Start of Block

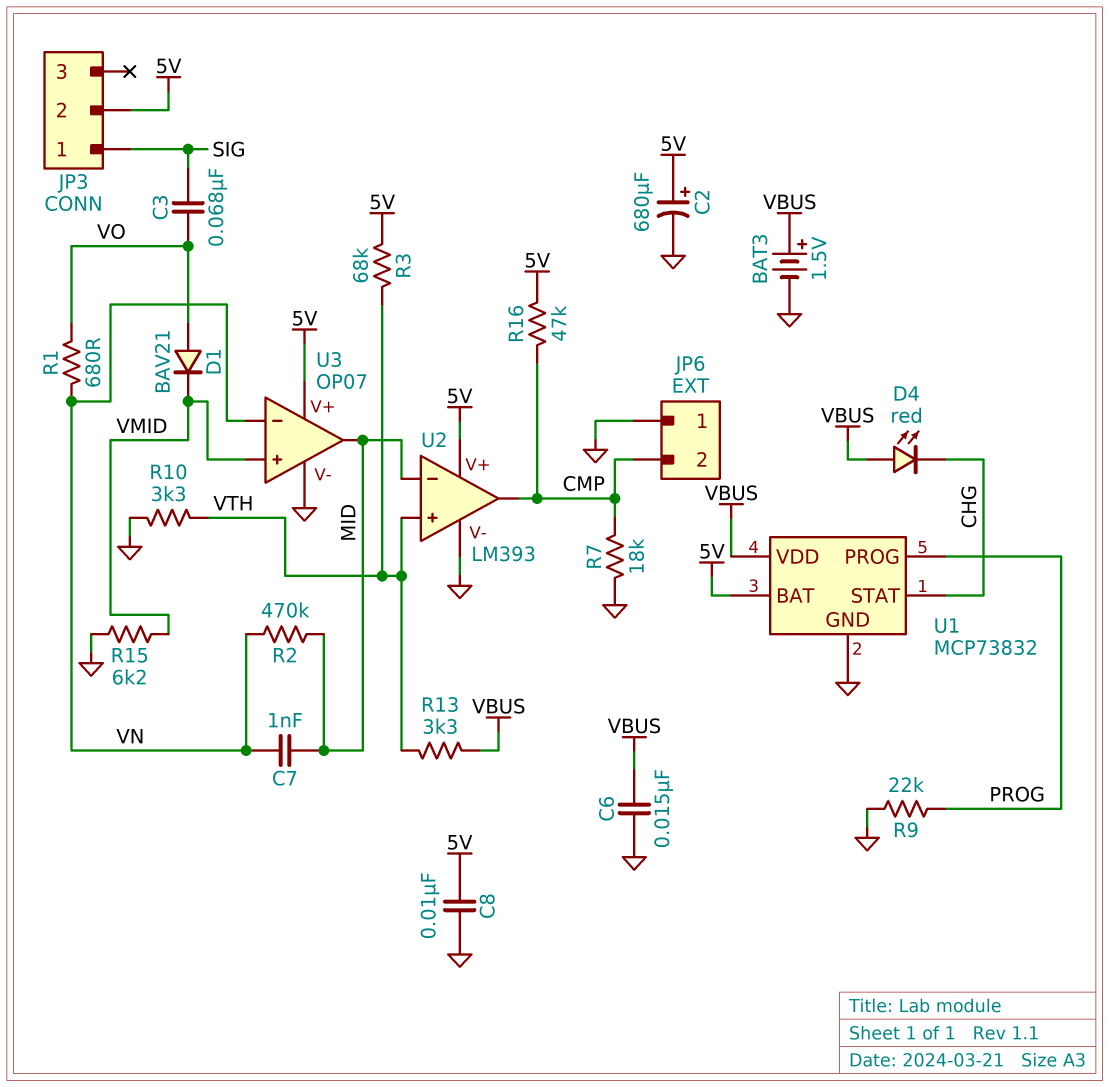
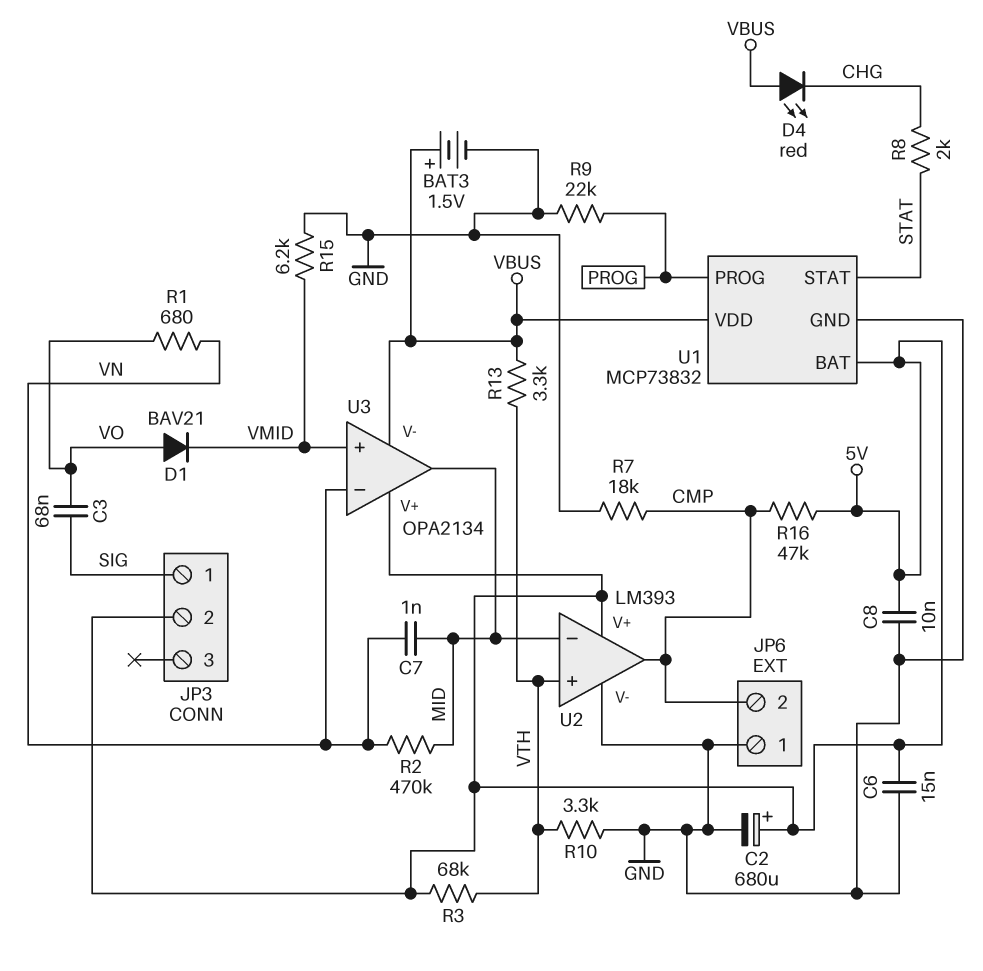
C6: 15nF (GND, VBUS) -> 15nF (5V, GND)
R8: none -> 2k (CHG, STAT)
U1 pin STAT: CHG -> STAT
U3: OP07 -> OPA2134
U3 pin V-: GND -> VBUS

End of Block

TRY IT ▸
Only the lines with the string "VBUS" are wanted; pick them out of the records above and copy them.

ANSWER SPACE ▸
C6: 15nF (GND, VBUS) -> 15nF (5V, GND)
U3 pin V-: GND -> VBUS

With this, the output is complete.